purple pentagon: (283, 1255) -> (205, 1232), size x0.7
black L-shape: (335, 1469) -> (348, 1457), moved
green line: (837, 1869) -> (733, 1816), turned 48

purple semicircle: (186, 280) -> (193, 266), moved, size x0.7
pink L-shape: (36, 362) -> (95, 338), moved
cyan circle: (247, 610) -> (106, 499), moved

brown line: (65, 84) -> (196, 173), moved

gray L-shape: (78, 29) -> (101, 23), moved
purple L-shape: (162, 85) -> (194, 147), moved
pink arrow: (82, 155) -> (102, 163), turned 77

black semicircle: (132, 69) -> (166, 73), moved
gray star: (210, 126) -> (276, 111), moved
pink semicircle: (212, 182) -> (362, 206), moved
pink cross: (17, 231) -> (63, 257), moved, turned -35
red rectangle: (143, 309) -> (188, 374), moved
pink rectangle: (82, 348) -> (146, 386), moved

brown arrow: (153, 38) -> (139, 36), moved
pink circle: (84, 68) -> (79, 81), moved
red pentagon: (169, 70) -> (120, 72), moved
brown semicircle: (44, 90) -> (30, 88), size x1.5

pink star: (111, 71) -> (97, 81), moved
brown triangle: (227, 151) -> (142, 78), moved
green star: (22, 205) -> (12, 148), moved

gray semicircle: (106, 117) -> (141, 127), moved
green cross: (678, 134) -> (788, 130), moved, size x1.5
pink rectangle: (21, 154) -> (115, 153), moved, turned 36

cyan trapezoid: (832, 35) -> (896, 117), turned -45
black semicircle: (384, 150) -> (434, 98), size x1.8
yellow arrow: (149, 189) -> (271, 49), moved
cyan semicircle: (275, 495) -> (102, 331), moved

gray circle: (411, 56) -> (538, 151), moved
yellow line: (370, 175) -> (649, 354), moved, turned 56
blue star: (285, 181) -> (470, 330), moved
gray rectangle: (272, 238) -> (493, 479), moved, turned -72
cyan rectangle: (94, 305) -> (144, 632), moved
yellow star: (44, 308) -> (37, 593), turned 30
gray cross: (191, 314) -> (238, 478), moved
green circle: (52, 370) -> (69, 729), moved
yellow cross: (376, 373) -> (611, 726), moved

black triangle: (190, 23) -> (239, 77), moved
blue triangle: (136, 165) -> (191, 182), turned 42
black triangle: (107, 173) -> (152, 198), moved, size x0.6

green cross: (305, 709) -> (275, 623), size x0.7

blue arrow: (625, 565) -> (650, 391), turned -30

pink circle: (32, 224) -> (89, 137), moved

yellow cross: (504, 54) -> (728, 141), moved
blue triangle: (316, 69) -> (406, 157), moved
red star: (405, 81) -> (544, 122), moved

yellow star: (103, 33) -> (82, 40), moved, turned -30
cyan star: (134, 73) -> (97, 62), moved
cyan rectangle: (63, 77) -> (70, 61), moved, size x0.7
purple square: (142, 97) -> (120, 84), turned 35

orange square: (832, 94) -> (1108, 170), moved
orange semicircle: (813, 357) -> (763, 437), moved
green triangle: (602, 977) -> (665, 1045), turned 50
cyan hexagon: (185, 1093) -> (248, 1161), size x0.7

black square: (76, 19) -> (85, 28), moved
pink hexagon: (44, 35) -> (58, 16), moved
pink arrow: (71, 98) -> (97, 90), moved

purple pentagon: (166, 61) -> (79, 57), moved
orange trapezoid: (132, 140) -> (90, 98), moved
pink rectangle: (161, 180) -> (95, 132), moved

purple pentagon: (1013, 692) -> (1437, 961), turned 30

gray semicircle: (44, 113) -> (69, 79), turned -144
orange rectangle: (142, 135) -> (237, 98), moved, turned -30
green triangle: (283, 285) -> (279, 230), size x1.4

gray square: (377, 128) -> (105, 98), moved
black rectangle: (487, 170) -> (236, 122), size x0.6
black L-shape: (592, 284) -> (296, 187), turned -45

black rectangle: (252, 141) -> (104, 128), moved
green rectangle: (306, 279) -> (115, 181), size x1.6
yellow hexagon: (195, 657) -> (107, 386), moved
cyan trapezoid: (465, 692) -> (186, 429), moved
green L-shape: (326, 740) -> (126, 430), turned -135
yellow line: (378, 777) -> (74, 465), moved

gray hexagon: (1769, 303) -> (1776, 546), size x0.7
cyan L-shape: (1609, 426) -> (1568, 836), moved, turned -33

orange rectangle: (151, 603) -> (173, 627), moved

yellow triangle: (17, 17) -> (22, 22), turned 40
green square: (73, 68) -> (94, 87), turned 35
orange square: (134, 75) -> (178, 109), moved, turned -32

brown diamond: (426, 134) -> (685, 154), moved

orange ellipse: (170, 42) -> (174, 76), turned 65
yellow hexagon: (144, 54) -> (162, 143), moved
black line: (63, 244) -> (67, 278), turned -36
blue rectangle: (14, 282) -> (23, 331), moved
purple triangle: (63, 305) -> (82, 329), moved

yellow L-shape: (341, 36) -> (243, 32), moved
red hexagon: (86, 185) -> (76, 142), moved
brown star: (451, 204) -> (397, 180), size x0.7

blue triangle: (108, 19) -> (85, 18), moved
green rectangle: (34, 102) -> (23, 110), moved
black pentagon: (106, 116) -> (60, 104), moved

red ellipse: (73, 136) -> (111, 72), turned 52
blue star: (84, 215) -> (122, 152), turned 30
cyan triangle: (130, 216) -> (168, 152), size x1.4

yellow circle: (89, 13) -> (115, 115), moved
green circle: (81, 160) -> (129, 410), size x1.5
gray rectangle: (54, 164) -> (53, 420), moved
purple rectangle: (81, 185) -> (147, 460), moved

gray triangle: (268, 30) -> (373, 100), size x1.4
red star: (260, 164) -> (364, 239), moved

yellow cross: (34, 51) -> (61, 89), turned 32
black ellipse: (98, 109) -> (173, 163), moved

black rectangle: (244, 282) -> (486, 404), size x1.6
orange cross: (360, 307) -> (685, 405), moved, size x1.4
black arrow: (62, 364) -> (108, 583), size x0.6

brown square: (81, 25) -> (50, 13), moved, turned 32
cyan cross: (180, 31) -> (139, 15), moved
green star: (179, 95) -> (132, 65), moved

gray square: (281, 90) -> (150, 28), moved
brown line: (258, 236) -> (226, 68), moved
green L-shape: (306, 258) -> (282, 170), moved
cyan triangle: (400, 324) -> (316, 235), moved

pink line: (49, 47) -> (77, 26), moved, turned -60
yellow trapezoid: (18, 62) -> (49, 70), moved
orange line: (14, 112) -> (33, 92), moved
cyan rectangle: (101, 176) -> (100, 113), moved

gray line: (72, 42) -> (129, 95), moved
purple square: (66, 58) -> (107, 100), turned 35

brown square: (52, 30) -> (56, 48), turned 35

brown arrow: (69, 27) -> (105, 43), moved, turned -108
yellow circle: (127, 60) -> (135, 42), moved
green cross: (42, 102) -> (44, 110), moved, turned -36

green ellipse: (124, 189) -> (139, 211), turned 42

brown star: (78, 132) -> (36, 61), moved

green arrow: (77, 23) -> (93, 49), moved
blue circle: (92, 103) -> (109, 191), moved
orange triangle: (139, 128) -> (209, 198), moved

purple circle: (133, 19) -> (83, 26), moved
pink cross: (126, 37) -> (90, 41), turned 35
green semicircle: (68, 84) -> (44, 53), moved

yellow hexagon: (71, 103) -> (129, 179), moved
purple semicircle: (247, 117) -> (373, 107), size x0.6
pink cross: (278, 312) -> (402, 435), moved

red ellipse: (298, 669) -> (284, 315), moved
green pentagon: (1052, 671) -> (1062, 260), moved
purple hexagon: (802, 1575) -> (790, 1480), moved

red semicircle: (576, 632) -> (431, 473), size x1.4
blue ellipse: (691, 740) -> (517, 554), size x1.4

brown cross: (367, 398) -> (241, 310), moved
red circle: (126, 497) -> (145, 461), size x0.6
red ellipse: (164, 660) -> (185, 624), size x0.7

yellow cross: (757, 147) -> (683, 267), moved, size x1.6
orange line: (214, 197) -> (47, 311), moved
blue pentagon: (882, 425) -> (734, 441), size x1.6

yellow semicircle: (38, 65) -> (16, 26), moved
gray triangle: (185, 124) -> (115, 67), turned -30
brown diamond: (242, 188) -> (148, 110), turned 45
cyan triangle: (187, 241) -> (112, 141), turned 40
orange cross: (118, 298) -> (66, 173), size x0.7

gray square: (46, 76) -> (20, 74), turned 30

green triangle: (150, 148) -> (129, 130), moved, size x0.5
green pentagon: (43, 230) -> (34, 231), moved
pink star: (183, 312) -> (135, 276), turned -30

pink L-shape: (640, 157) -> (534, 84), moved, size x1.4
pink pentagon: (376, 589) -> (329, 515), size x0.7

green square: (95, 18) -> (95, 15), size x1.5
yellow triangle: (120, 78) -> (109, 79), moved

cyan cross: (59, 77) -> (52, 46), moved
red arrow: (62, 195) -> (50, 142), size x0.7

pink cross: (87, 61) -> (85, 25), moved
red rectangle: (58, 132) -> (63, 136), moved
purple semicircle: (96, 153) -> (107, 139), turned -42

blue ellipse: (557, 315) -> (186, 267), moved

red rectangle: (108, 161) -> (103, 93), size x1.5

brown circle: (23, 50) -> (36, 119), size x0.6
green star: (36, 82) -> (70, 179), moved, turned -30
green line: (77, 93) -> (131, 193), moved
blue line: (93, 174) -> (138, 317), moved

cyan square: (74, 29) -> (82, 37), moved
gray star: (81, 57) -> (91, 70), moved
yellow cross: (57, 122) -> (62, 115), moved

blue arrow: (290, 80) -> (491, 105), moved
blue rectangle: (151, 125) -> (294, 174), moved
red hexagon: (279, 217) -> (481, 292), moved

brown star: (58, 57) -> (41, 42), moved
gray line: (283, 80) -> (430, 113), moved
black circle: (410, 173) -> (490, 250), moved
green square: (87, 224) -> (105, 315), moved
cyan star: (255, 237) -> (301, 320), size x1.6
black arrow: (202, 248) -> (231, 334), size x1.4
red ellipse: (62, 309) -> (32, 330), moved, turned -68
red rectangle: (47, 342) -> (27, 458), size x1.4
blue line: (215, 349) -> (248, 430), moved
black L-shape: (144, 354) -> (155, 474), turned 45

:: TASK BRIEF ::
Extract from the records above the lines from the one containing "cyan triangle: (400, 324)" to the one containing "yellow hexagon: (71, 103)", both lines included, exactly as they appear and with nothing else.

:: RESPONSE BELOW ::
cyan triangle: (400, 324) -> (316, 235), moved

pink line: (49, 47) -> (77, 26), moved, turned -60
yellow trapezoid: (18, 62) -> (49, 70), moved
orange line: (14, 112) -> (33, 92), moved
cyan rectangle: (101, 176) -> (100, 113), moved

gray line: (72, 42) -> (129, 95), moved
purple square: (66, 58) -> (107, 100), turned 35

brown square: (52, 30) -> (56, 48), turned 35

brown arrow: (69, 27) -> (105, 43), moved, turned -108
yellow circle: (127, 60) -> (135, 42), moved
green cross: (42, 102) -> (44, 110), moved, turned -36

green ellipse: (124, 189) -> (139, 211), turned 42

brown star: (78, 132) -> (36, 61), moved

green arrow: (77, 23) -> (93, 49), moved
blue circle: (92, 103) -> (109, 191), moved
orange triangle: (139, 128) -> (209, 198), moved

purple circle: (133, 19) -> (83, 26), moved
pink cross: (126, 37) -> (90, 41), turned 35
green semicircle: (68, 84) -> (44, 53), moved

yellow hexagon: (71, 103) -> (129, 179), moved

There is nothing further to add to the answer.